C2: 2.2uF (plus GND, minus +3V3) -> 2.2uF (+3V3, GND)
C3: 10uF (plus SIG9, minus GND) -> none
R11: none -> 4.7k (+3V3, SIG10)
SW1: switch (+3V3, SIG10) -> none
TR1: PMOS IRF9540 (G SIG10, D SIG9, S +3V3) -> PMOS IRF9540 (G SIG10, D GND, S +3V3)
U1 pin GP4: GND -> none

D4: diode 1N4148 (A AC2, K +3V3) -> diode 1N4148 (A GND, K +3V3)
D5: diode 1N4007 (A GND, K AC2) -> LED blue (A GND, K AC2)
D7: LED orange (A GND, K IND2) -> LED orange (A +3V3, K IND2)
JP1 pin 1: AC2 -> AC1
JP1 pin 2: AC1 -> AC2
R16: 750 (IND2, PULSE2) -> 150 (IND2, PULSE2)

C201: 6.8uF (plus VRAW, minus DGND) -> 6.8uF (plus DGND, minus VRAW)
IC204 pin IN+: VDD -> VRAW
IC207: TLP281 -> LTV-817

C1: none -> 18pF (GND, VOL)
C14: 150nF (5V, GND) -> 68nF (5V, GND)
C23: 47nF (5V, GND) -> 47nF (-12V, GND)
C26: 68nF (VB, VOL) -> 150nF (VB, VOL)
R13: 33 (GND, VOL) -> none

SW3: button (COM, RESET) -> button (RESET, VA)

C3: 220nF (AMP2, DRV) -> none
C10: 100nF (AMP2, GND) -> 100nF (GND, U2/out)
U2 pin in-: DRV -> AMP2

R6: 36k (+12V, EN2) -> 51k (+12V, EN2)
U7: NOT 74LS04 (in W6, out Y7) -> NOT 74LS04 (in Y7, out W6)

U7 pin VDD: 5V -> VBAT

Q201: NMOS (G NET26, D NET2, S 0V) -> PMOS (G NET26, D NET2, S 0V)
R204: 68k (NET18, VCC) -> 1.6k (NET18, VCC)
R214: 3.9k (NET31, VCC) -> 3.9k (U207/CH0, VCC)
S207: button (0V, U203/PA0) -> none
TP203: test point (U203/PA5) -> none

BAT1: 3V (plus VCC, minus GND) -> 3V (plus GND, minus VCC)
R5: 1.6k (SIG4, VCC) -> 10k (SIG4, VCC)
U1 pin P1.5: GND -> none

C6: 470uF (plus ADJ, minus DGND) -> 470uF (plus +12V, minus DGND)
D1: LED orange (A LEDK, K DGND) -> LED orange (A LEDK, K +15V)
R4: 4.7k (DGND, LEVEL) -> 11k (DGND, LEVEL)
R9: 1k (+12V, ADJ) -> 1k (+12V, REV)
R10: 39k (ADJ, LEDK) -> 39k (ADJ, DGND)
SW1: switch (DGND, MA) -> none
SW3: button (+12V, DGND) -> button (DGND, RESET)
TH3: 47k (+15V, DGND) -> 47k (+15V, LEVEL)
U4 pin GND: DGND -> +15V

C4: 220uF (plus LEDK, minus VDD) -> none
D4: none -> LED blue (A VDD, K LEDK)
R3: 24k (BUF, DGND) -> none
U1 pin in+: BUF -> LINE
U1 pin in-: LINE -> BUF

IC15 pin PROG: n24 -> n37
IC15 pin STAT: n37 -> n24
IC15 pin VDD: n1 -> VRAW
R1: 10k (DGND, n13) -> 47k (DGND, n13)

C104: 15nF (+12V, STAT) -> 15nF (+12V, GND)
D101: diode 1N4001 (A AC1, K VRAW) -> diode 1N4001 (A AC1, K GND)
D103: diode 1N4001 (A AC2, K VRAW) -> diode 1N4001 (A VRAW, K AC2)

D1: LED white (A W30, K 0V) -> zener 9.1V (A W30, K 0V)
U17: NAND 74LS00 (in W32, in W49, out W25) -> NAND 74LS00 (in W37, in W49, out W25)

» **Task goal**:
From the records above, copy out the line with "SW1: switch (+3V3, SIG10) -> none", the line with "D5: diode 1N4007", and every line between them, word for word.

» **Expected output**:
SW1: switch (+3V3, SIG10) -> none
TR1: PMOS IRF9540 (G SIG10, D SIG9, S +3V3) -> PMOS IRF9540 (G SIG10, D GND, S +3V3)
U1 pin GP4: GND -> none

D4: diode 1N4148 (A AC2, K +3V3) -> diode 1N4148 (A GND, K +3V3)
D5: diode 1N4007 (A GND, K AC2) -> LED blue (A GND, K AC2)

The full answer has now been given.